*PROMPT:*
From top to bottom, each entry below must be reproduced exactly.

*SUPPLIED ENTRIES:*
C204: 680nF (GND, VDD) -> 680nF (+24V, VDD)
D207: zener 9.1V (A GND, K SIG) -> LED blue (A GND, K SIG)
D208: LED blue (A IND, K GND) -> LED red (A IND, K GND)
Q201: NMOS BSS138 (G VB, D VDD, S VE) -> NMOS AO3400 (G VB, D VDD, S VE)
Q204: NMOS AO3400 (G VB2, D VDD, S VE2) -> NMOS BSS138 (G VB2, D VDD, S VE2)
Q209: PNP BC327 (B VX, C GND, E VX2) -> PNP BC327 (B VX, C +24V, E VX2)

*OUTPUT:*
C204: 680nF (GND, VDD) -> 680nF (+24V, VDD)
D207: zener 9.1V (A GND, K SIG) -> LED blue (A GND, K SIG)
D208: LED blue (A IND, K GND) -> LED red (A IND, K GND)
Q201: NMOS BSS138 (G VB, D VDD, S VE) -> NMOS AO3400 (G VB, D VDD, S VE)
Q204: NMOS AO3400 (G VB2, D VDD, S VE2) -> NMOS BSS138 (G VB2, D VDD, S VE2)
Q209: PNP BC327 (B VX, C GND, E VX2) -> PNP BC327 (B VX, C +24V, E VX2)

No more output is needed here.